### [What the exercise asks]
Please repeat the lines of the material below exactly, starting with the one that contains "(194, 532) = (336, 482): blue" and ending with the last.

### [Input data]
※ ※ ※
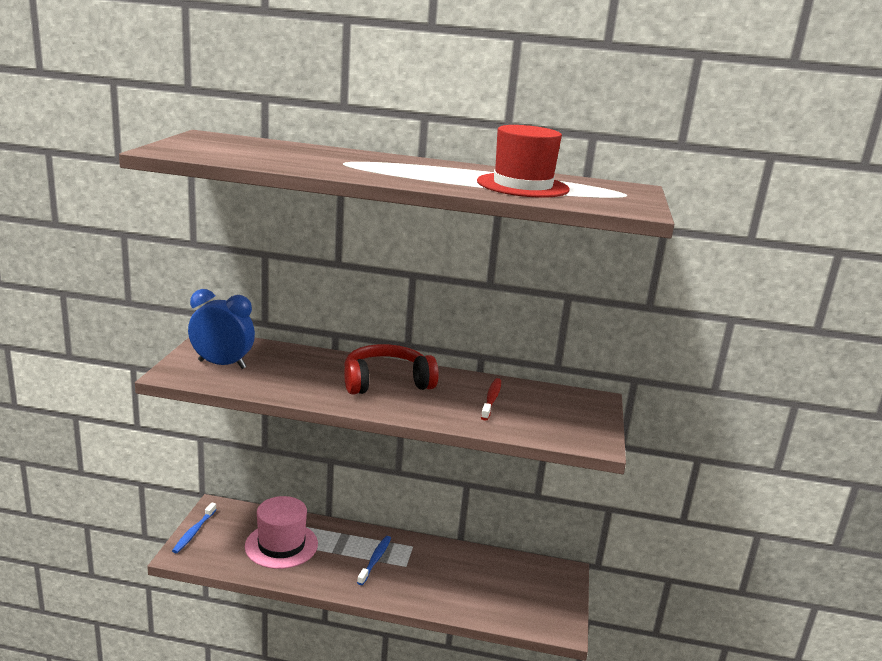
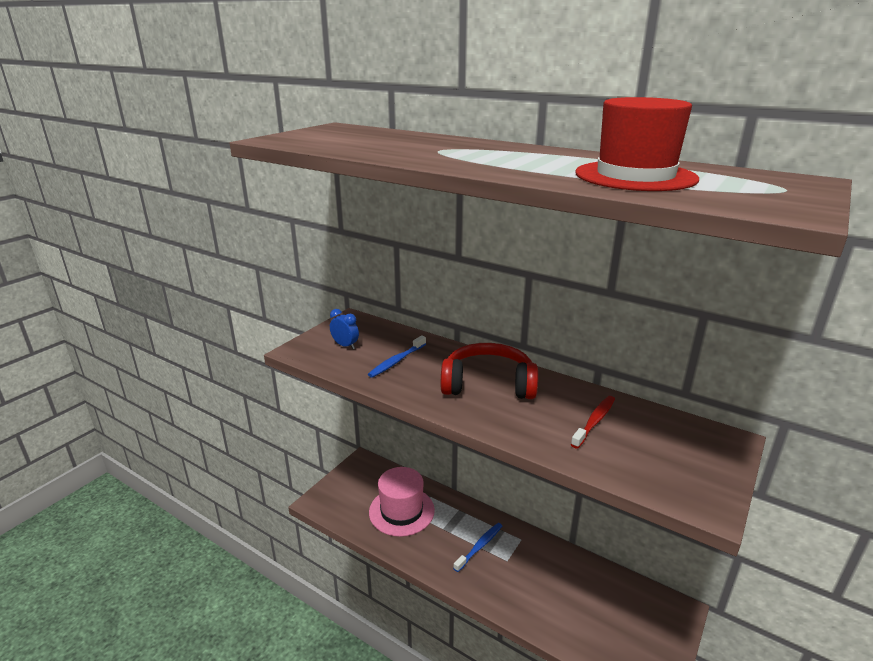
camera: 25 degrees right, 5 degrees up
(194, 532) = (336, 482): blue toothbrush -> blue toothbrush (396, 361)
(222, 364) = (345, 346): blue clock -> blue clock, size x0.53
※ ※ ※
### [The completed task]
(194, 532) = (336, 482): blue toothbrush -> blue toothbrush (396, 361)
(222, 364) = (345, 346): blue clock -> blue clock, size x0.53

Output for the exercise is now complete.